About this exercise ->
Once the line with "(712, 378) = (881, 211): blue" is found in the entries below, print it and each following line exactly, stopping after the line with "(738, 176) = (662, 100): red bottle -> none"; print nothing else.

Input data ->
━━━━

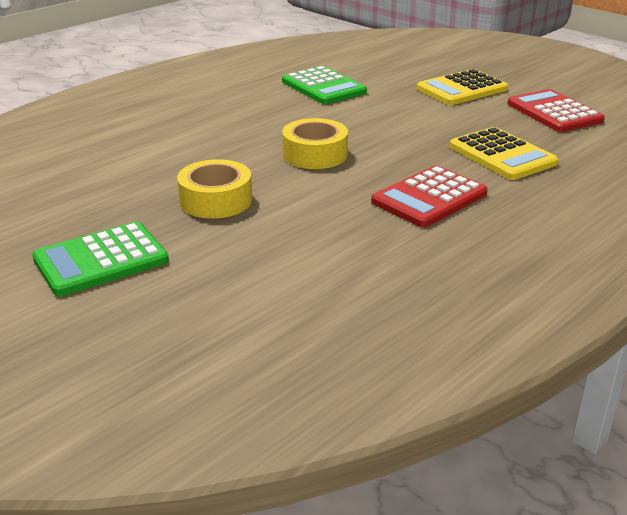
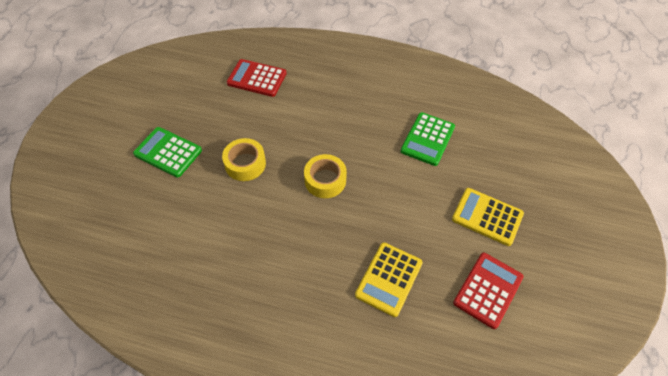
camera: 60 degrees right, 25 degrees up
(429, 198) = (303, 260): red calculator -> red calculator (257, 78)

━━━━

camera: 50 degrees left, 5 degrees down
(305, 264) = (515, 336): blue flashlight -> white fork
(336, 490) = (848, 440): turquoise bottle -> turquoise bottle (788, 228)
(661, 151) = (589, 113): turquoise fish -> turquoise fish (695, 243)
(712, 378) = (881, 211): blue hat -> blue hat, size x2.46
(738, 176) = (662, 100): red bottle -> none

━━━━

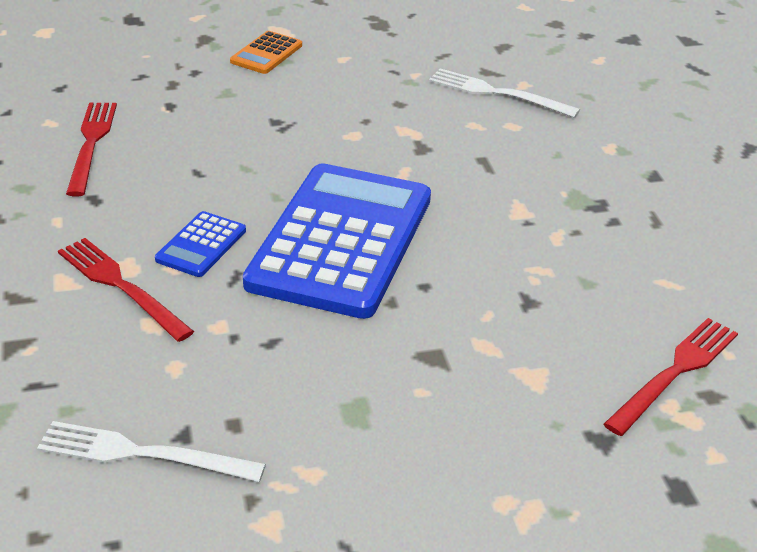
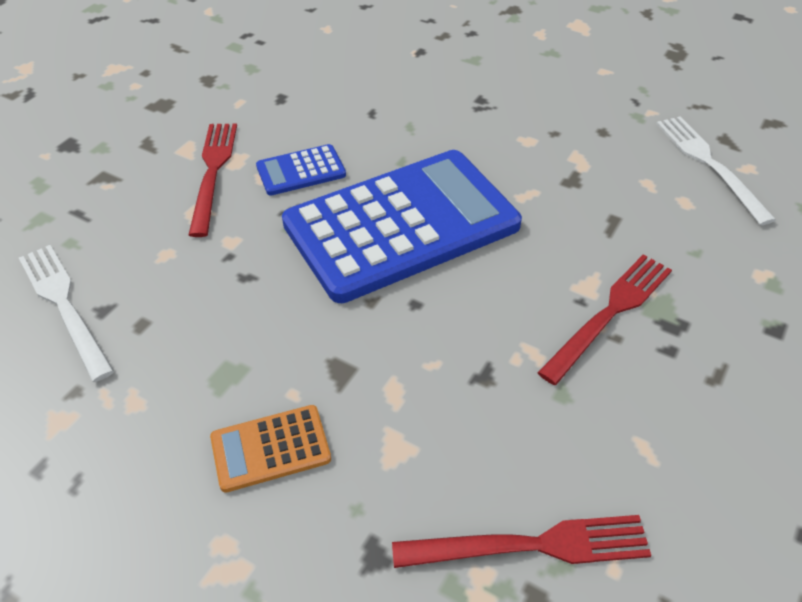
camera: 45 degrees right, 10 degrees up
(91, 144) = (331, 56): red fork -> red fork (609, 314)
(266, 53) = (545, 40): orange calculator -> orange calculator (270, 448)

━━━━

Response ->
(712, 378) = (881, 211): blue hat -> blue hat, size x2.46
(738, 176) = (662, 100): red bottle -> none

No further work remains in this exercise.